Records to use: Begin

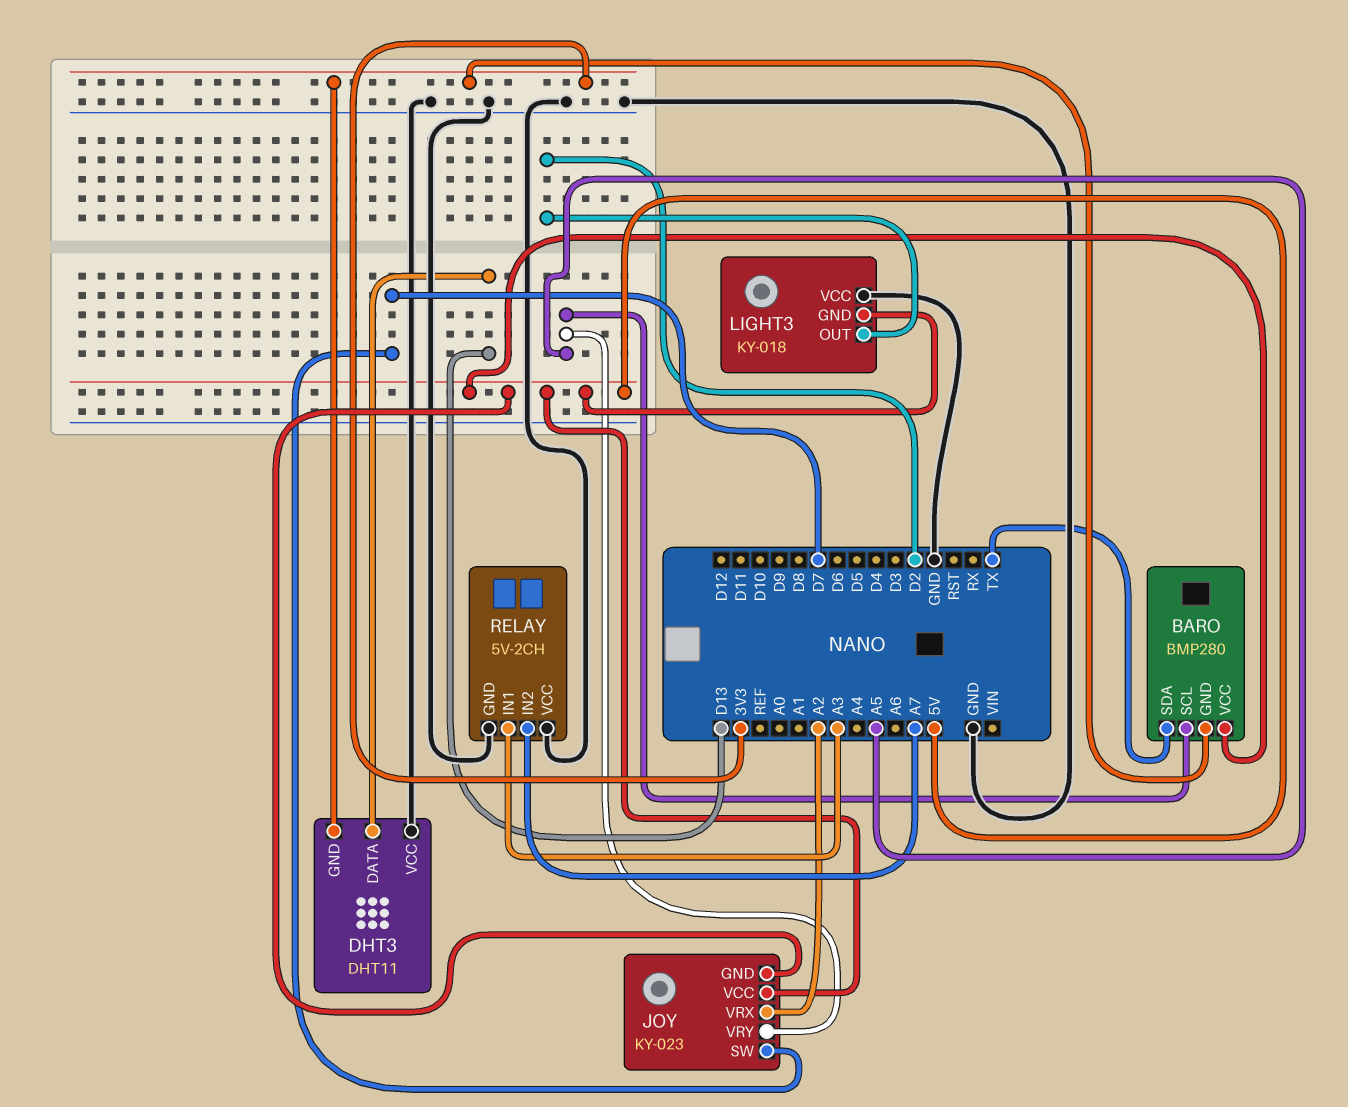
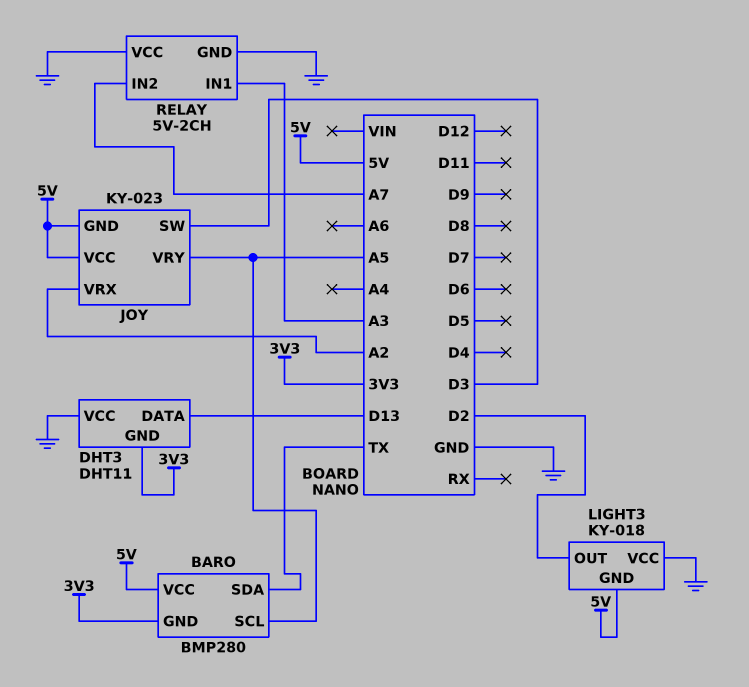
JOY pin SW: D7 -> D3

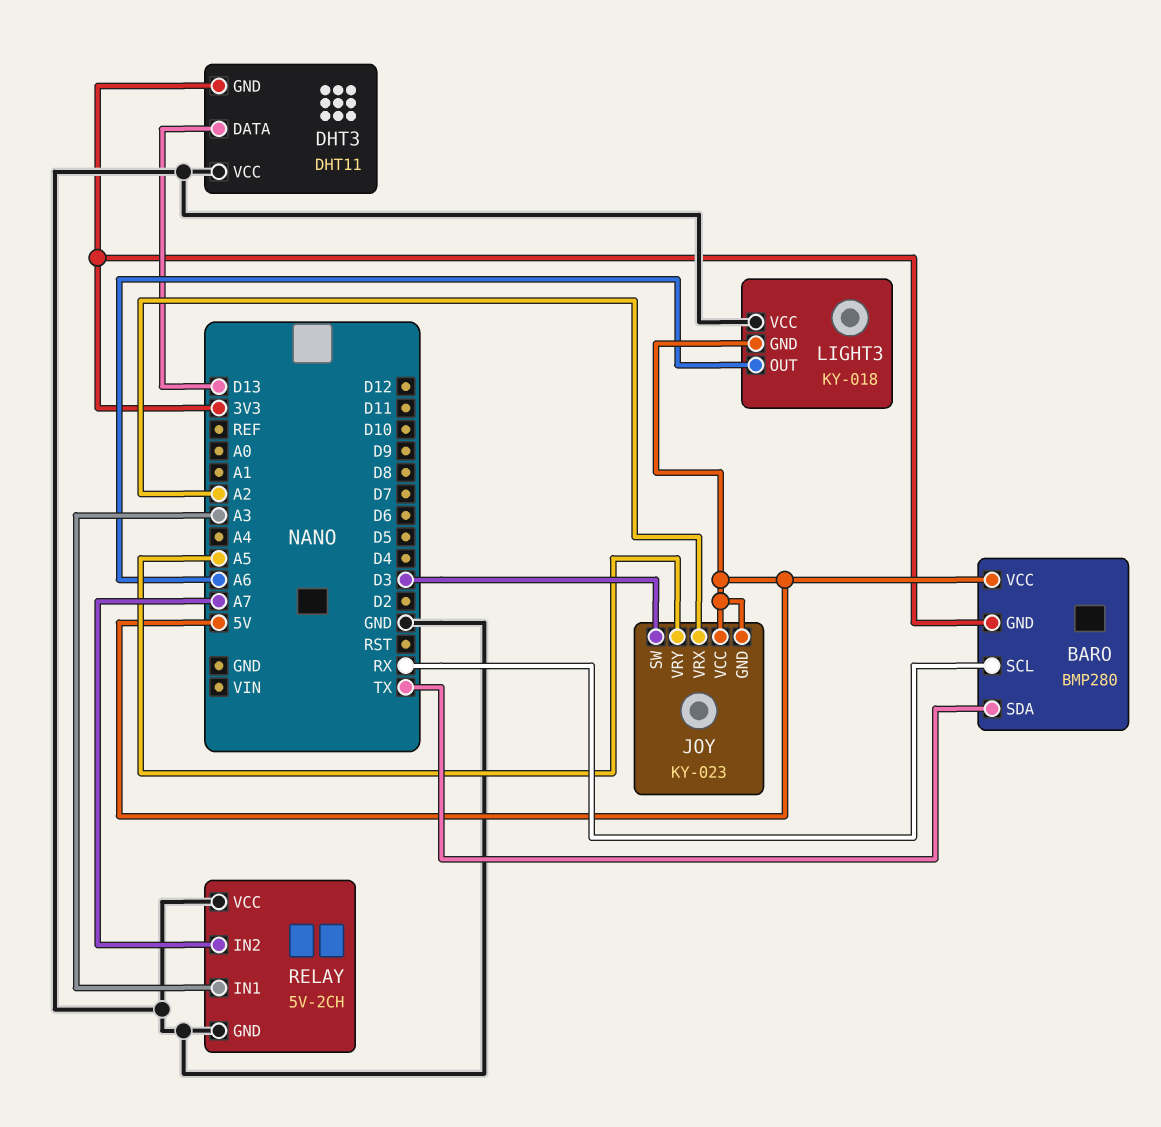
BARO pin SCL: A5 -> RX
LIGHT3 pin OUT: D2 -> A6

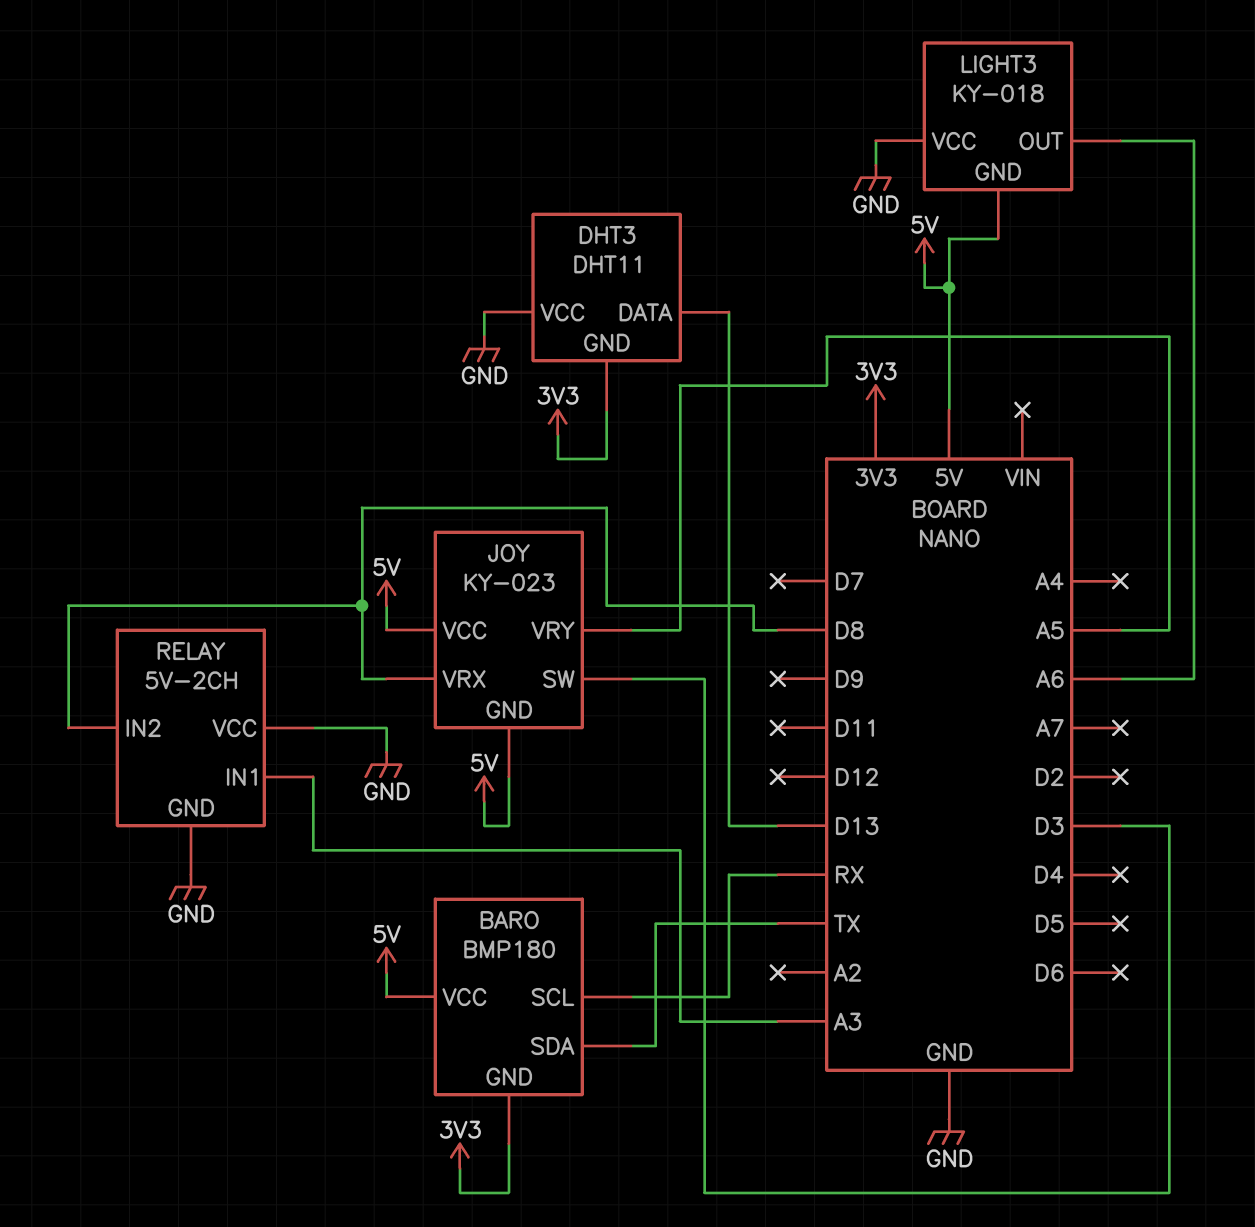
BARO: BMP280 -> BMP180
JOY pin VRX: A2 -> D8
RELAY pin IN2: A7 -> D8

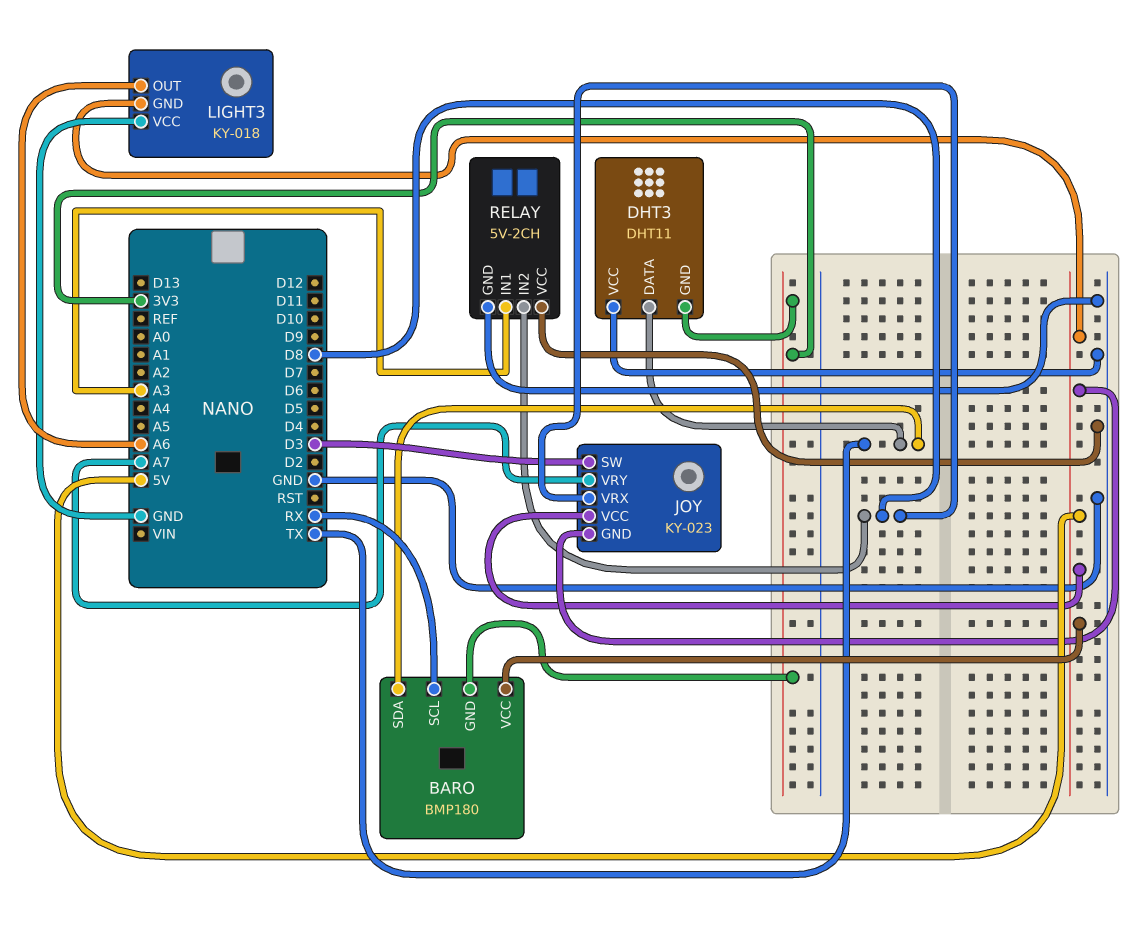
DHT3 pin DATA: D13 -> TX
JOY pin VRY: A5 -> A7

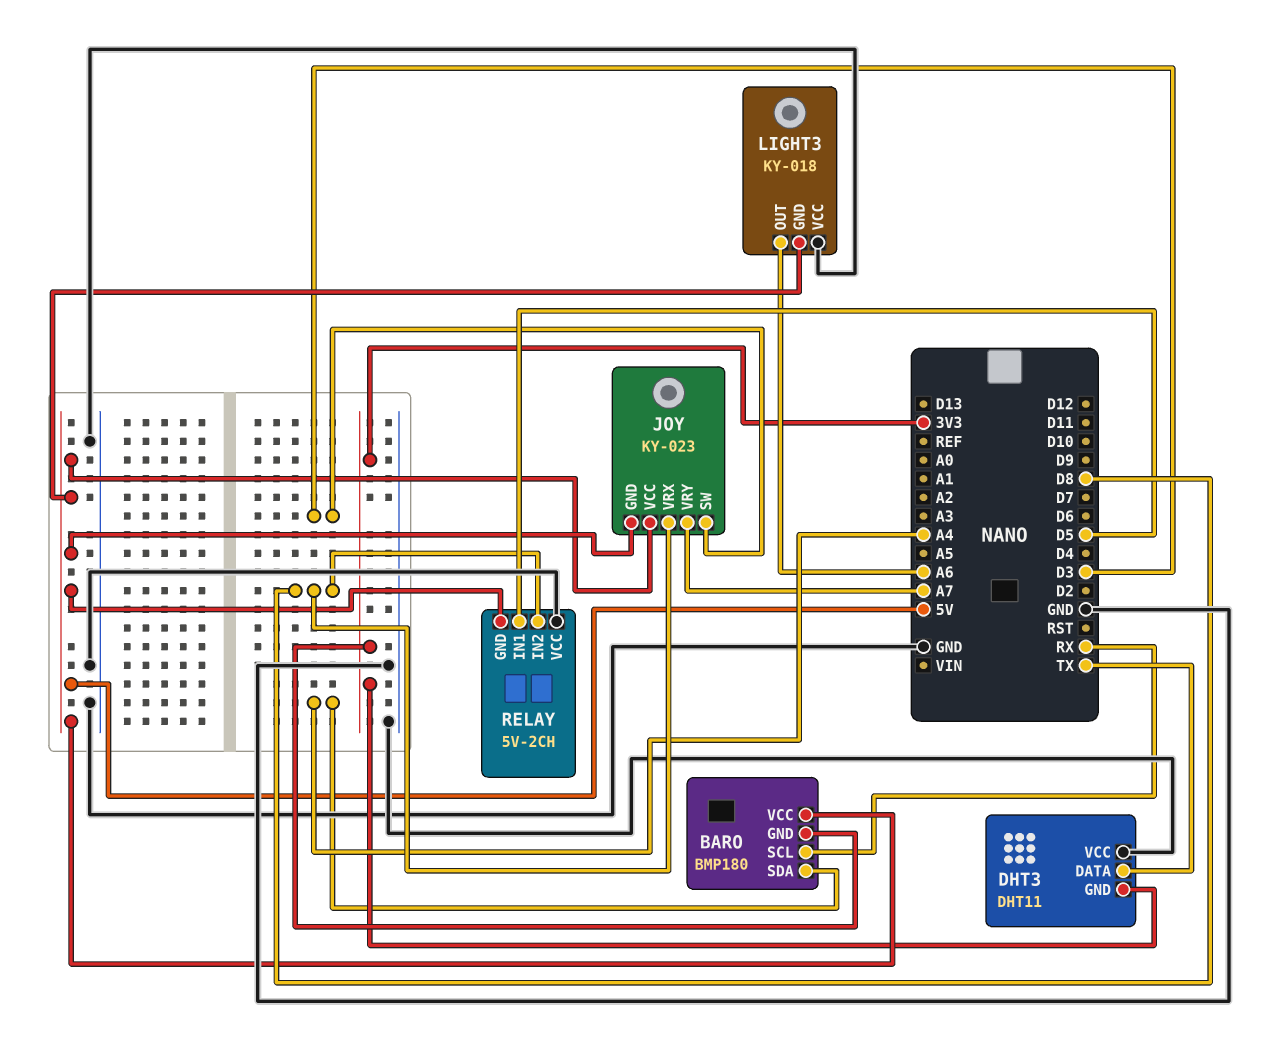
BARO pin SDA: TX -> A4
RELAY pin GND: GND -> 5V
RELAY pin IN1: A3 -> D5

Records to use: End

§ **Task**
Beginning with the line that contains "BARO pin SCL: A5 -> RX" and ending with the last line of the data, restate each line word for word. Exclude the pictures.

§ **Solved exercise**
BARO pin SCL: A5 -> RX
LIGHT3 pin OUT: D2 -> A6

BARO: BMP280 -> BMP180
JOY pin VRX: A2 -> D8
RELAY pin IN2: A7 -> D8

DHT3 pin DATA: D13 -> TX
JOY pin VRY: A5 -> A7

BARO pin SDA: TX -> A4
RELAY pin GND: GND -> 5V
RELAY pin IN1: A3 -> D5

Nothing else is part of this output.